> [DATASET RECORDS]

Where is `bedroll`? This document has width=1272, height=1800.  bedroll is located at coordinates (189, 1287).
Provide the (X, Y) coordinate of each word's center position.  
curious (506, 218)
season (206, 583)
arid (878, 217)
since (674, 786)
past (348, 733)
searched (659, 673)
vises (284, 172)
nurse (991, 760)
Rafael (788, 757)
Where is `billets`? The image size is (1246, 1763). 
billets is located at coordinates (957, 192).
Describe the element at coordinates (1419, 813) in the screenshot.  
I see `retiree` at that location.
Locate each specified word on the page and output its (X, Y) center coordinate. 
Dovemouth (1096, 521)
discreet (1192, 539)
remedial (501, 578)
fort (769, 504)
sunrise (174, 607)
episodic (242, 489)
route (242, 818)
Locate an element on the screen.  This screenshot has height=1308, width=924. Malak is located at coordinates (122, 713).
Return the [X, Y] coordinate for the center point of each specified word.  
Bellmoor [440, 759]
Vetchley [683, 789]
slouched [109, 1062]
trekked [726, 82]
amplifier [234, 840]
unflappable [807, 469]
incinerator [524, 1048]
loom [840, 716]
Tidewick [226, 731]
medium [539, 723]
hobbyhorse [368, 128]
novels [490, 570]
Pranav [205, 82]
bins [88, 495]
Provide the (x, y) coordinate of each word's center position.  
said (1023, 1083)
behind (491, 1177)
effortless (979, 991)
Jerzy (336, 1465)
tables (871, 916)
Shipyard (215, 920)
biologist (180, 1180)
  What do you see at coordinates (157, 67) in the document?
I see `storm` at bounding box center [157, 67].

> [DIRECTIONS FOR THIS TASK]
Count the lines in the rows above that contain the string "document", matching case exactly. Reply with the number alone.

> [REPLY TO THE TASK]
2